Work item:
Please show every line from the entries that carries the word "window".
(Exercise input begins)
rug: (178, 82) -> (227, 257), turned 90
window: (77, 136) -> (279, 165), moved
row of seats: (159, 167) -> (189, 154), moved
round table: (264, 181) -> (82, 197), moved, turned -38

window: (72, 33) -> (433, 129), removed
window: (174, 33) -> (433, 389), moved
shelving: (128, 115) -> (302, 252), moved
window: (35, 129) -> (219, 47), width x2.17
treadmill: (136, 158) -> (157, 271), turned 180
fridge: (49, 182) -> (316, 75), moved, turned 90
(Exercise input ends)
(Exercise input begins)
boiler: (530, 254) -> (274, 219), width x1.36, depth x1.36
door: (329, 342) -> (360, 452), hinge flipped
(Exercise input ends)
Solution for this task:
window: (77, 136) -> (279, 165), moved
window: (72, 33) -> (433, 129), removed
window: (174, 33) -> (433, 389), moved
window: (35, 129) -> (219, 47), width x2.17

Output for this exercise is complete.